- _Data_

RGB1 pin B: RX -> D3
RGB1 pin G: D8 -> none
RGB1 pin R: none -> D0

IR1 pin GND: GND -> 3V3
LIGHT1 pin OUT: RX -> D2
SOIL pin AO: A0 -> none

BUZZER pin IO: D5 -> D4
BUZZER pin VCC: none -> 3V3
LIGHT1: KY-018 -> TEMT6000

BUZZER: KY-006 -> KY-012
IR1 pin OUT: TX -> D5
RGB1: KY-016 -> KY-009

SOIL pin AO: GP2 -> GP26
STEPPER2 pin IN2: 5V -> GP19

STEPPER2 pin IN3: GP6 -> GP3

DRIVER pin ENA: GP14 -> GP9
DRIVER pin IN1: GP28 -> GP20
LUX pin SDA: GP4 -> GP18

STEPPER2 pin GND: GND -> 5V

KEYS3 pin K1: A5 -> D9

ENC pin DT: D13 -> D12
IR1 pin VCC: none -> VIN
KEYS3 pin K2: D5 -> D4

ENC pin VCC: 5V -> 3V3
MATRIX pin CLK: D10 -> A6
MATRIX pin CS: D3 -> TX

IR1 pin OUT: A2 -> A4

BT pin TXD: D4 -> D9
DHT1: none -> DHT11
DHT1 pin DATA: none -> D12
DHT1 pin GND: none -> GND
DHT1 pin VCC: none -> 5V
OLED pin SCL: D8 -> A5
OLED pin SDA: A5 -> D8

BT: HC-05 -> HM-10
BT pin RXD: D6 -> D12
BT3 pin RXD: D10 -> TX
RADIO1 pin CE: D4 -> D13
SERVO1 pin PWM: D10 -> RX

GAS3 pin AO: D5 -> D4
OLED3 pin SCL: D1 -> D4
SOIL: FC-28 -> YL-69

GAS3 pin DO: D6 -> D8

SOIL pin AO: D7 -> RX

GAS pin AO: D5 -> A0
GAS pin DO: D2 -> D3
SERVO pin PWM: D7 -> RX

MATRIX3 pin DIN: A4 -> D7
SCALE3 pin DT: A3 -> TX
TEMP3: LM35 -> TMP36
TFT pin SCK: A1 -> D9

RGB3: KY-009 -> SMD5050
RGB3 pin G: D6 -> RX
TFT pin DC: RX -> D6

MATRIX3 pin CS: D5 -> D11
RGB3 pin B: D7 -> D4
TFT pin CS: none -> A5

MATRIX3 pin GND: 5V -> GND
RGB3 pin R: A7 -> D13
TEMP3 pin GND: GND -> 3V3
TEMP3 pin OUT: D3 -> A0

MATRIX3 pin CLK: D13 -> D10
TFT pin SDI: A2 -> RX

- _Aim of the exercise_
Every entry above should be written out again, precisely.

- _Answer for the task_
RGB1 pin B: RX -> D3
RGB1 pin G: D8 -> none
RGB1 pin R: none -> D0

IR1 pin GND: GND -> 3V3
LIGHT1 pin OUT: RX -> D2
SOIL pin AO: A0 -> none

BUZZER pin IO: D5 -> D4
BUZZER pin VCC: none -> 3V3
LIGHT1: KY-018 -> TEMT6000

BUZZER: KY-006 -> KY-012
IR1 pin OUT: TX -> D5
RGB1: KY-016 -> KY-009

SOIL pin AO: GP2 -> GP26
STEPPER2 pin IN2: 5V -> GP19

STEPPER2 pin IN3: GP6 -> GP3

DRIVER pin ENA: GP14 -> GP9
DRIVER pin IN1: GP28 -> GP20
LUX pin SDA: GP4 -> GP18

STEPPER2 pin GND: GND -> 5V

KEYS3 pin K1: A5 -> D9

ENC pin DT: D13 -> D12
IR1 pin VCC: none -> VIN
KEYS3 pin K2: D5 -> D4

ENC pin VCC: 5V -> 3V3
MATRIX pin CLK: D10 -> A6
MATRIX pin CS: D3 -> TX

IR1 pin OUT: A2 -> A4

BT pin TXD: D4 -> D9
DHT1: none -> DHT11
DHT1 pin DATA: none -> D12
DHT1 pin GND: none -> GND
DHT1 pin VCC: none -> 5V
OLED pin SCL: D8 -> A5
OLED pin SDA: A5 -> D8

BT: HC-05 -> HM-10
BT pin RXD: D6 -> D12
BT3 pin RXD: D10 -> TX
RADIO1 pin CE: D4 -> D13
SERVO1 pin PWM: D10 -> RX

GAS3 pin AO: D5 -> D4
OLED3 pin SCL: D1 -> D4
SOIL: FC-28 -> YL-69

GAS3 pin DO: D6 -> D8

SOIL pin AO: D7 -> RX

GAS pin AO: D5 -> A0
GAS pin DO: D2 -> D3
SERVO pin PWM: D7 -> RX

MATRIX3 pin DIN: A4 -> D7
SCALE3 pin DT: A3 -> TX
TEMP3: LM35 -> TMP36
TFT pin SCK: A1 -> D9

RGB3: KY-009 -> SMD5050
RGB3 pin G: D6 -> RX
TFT pin DC: RX -> D6

MATRIX3 pin CS: D5 -> D11
RGB3 pin B: D7 -> D4
TFT pin CS: none -> A5

MATRIX3 pin GND: 5V -> GND
RGB3 pin R: A7 -> D13
TEMP3 pin GND: GND -> 3V3
TEMP3 pin OUT: D3 -> A0

MATRIX3 pin CLK: D13 -> D10
TFT pin SDI: A2 -> RX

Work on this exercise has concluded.